DATA PROVIDED ::
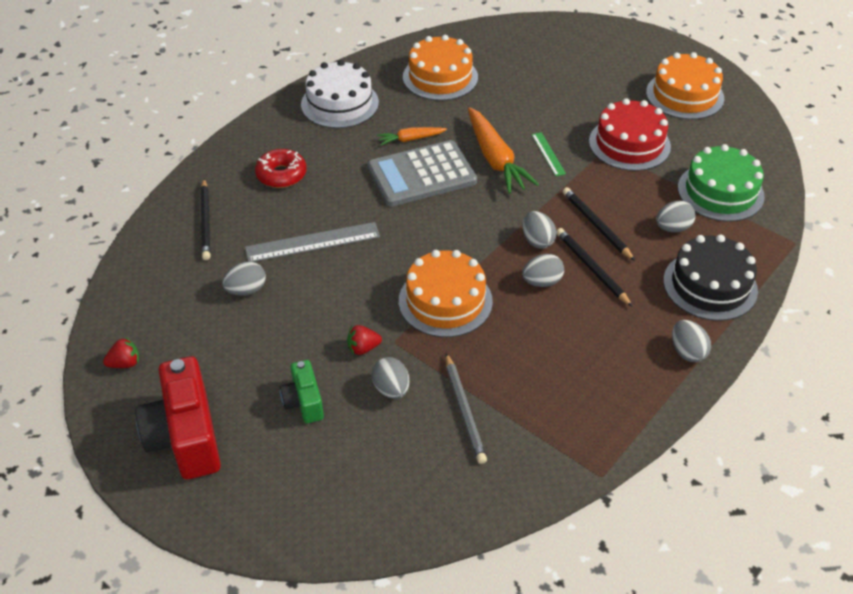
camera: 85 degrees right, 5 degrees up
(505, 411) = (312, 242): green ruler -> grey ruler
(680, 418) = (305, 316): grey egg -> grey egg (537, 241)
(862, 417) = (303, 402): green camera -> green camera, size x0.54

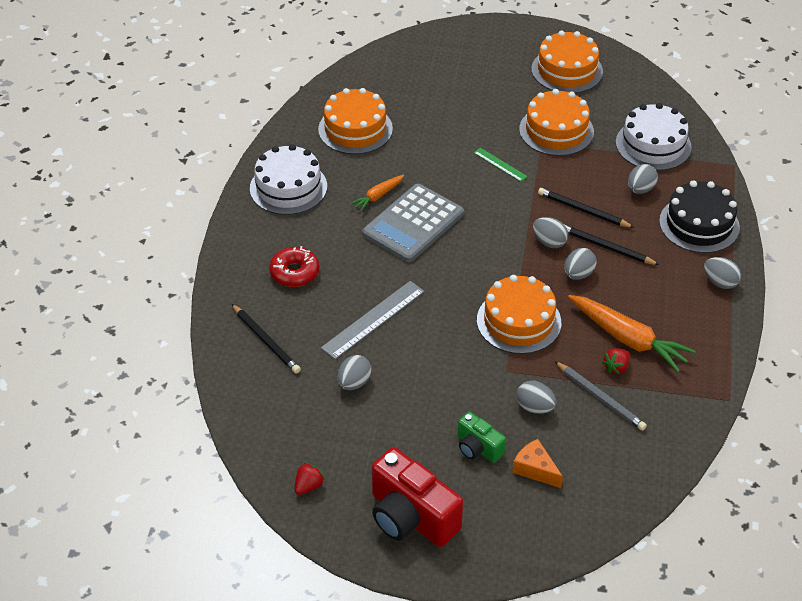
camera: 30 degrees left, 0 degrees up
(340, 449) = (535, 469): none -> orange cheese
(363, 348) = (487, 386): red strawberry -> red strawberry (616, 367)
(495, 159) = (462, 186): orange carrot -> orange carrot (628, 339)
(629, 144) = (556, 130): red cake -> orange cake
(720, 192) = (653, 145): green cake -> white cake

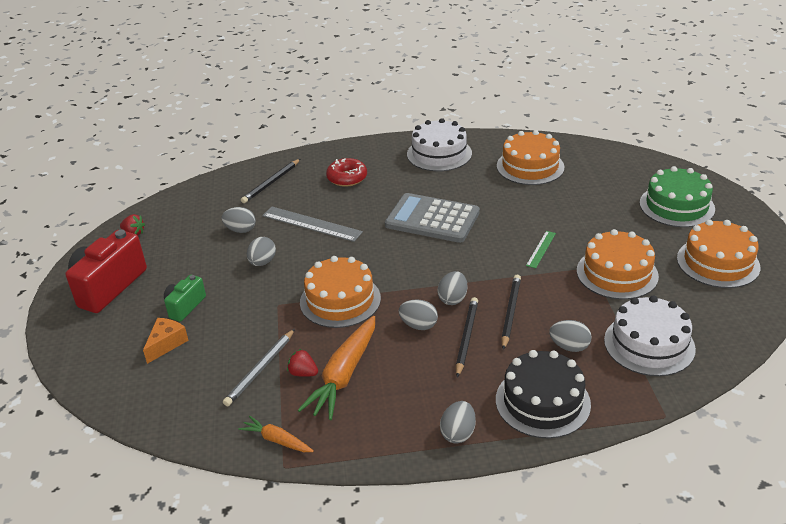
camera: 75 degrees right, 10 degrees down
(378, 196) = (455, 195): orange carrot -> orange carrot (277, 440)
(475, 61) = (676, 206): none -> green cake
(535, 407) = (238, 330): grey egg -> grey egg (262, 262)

EXERCISE DESCRIPTION ::
Using the material above, gather every line that includes "right".

YOUR SOLUTION ::
camera: 85 degrees right, 5 degrees up
camera: 75 degrees right, 10 degrees down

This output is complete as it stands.